PROBLEM DETAILS — List all the lines in these records that hold "moved".

Collected data entries —
++++++
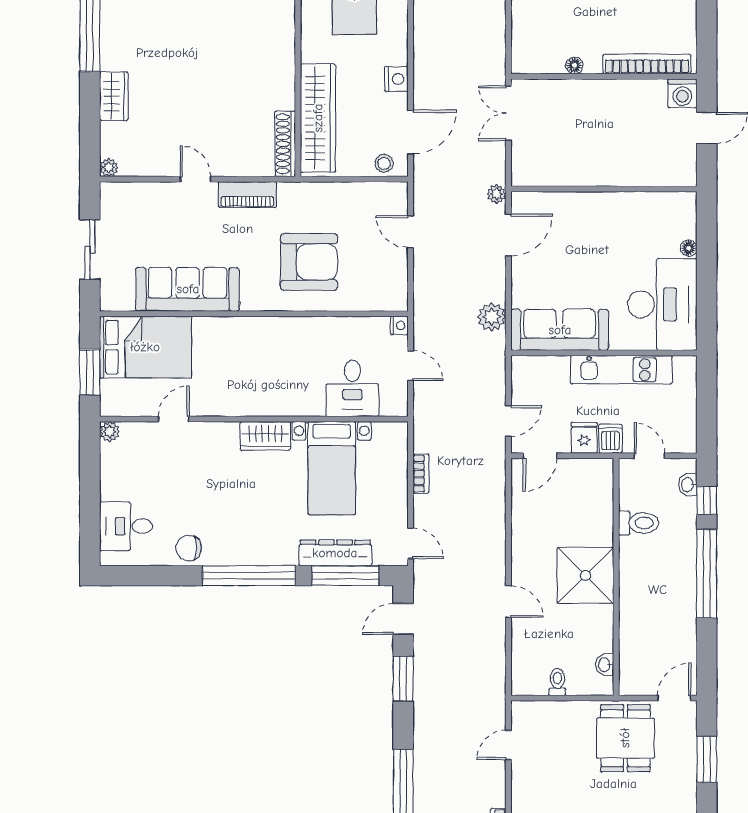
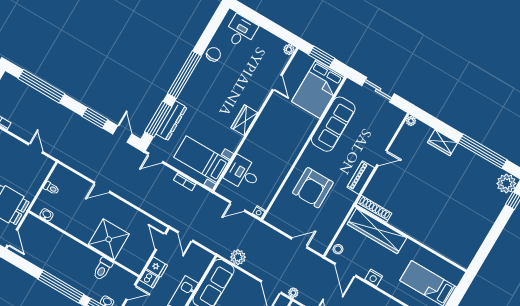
bed with nightstands: (332, 468) -> (202, 159), moved
shower: (585, 575) -> (109, 239), moved

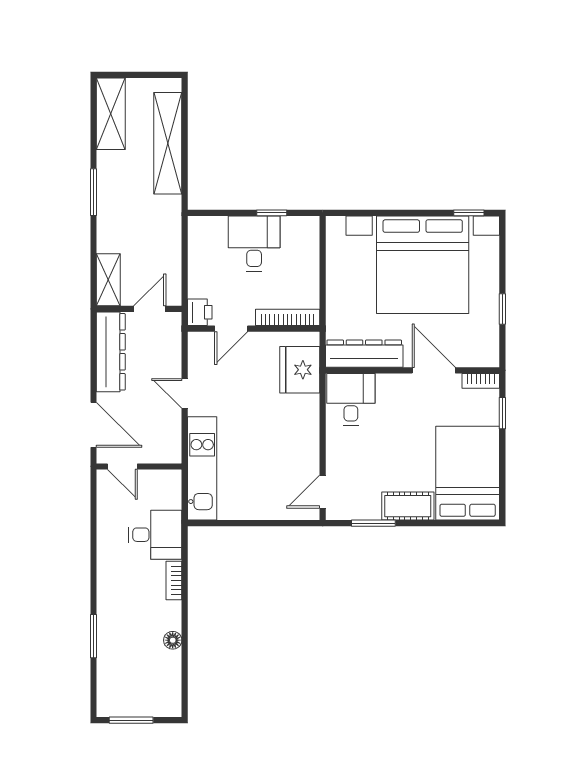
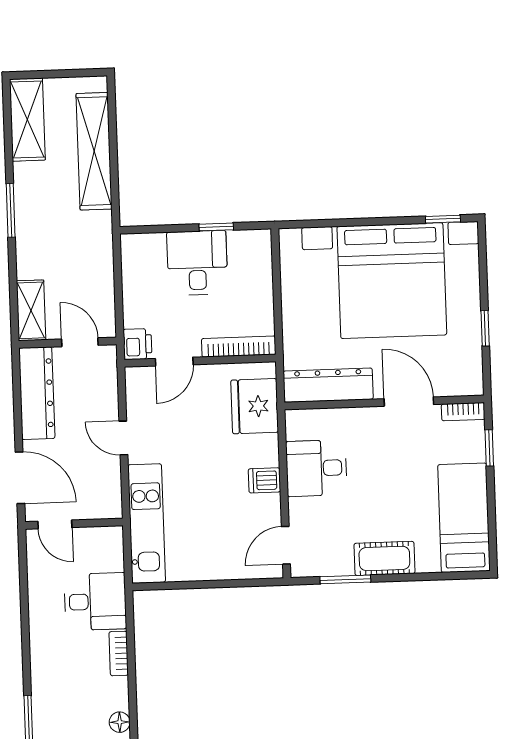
door: (150, 309) -> (80, 342), hinge flipped
desk: (351, 399) -> (316, 468), moved, turned -90
dishwasher: (306, 435) -> (264, 480), added
bed: (468, 473) -> (464, 518), width x0.67

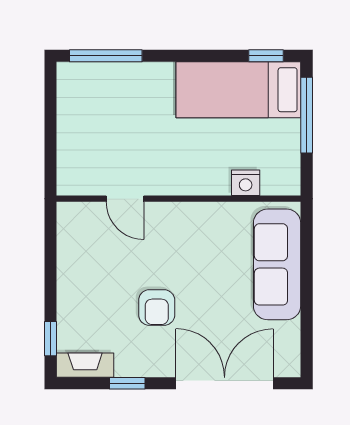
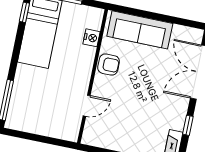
armchair: (157, 308) -> (109, 65), moved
++++++
RESPONSE TO THIS TASK —
bed with nightstands: (332, 468) -> (202, 159), moved
shower: (585, 575) -> (109, 239), moved
desk: (351, 399) -> (316, 468), moved, turned -90
armchair: (157, 308) -> (109, 65), moved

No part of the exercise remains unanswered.